[EXERCISE AIM] One part of the entries below is wanted: the lines from the one containing "to 658, 347" through the one containing "can 593, 466". Write those out exactly and nothing else.

Coordinate-based change listings:
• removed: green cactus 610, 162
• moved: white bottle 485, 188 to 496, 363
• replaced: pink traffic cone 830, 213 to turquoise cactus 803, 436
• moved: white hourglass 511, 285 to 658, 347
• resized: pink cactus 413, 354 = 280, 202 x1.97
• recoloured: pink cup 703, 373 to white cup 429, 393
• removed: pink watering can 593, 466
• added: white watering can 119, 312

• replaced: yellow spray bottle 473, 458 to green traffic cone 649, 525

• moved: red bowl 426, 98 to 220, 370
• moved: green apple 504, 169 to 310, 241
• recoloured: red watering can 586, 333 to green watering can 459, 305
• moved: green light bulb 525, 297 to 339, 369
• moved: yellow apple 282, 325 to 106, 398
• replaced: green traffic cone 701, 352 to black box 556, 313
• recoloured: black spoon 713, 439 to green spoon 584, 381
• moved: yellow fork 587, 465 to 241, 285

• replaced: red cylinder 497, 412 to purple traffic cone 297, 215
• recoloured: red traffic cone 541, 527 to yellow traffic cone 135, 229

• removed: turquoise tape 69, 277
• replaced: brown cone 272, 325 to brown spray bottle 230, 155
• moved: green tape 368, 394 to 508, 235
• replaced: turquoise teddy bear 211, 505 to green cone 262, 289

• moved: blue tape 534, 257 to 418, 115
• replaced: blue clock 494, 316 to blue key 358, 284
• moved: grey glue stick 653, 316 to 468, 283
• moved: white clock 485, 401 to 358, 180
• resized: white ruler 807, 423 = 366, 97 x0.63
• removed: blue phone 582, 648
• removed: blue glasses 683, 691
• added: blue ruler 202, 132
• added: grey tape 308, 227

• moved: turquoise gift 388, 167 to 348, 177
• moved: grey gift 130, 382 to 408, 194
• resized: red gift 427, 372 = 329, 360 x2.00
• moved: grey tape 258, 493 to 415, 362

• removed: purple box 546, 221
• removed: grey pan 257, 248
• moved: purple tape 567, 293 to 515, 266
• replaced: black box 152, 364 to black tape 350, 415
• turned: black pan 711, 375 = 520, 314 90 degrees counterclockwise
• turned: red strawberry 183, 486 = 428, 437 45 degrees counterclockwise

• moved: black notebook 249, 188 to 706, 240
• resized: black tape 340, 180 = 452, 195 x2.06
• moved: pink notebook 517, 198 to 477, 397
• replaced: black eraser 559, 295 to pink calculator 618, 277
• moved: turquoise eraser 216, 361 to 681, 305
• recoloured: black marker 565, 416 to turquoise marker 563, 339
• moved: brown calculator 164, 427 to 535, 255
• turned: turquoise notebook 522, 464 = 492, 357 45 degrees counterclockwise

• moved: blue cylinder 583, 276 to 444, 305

[RESPONSE]
• moved: white hourglass 511, 285 to 658, 347
• resized: pink cactus 413, 354 = 280, 202 x1.97
• recoloured: pink cup 703, 373 to white cup 429, 393
• removed: pink watering can 593, 466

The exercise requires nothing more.